Where does the string "cyan" occur in the entries below? Copy every line where it does.

****************************************

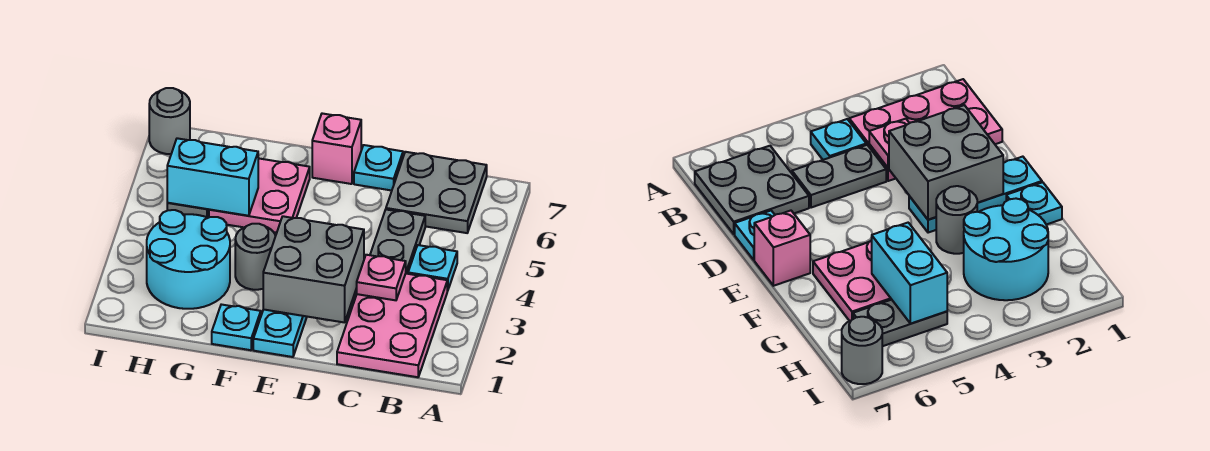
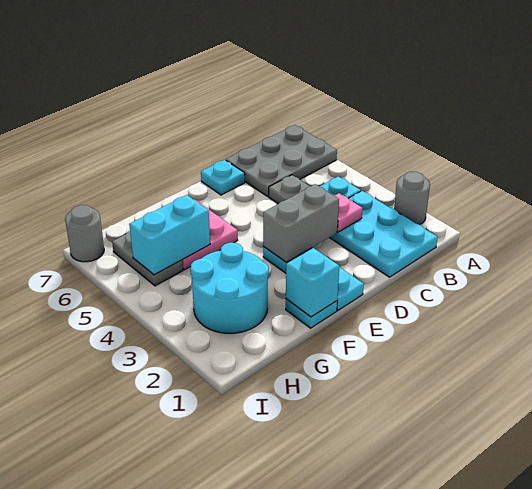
pink plate B1:C3 level 1 -> cyan plate B1:C3 level 1
grey plate B6:C7 level 1 -> grey plate A6:C7 level 1
grey brick D2:E3 level 2 -> grey brick D3:E3 level 2
pink brick E7 level 1 -> none
none -> cyan brick F1 level 2
grey round brick F3 level 1 -> grey round brick A2 level 1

****************************************

▶ Written solution
pink plate B1:C3 level 1 -> cyan plate B1:C3 level 1
none -> cyan brick F1 level 2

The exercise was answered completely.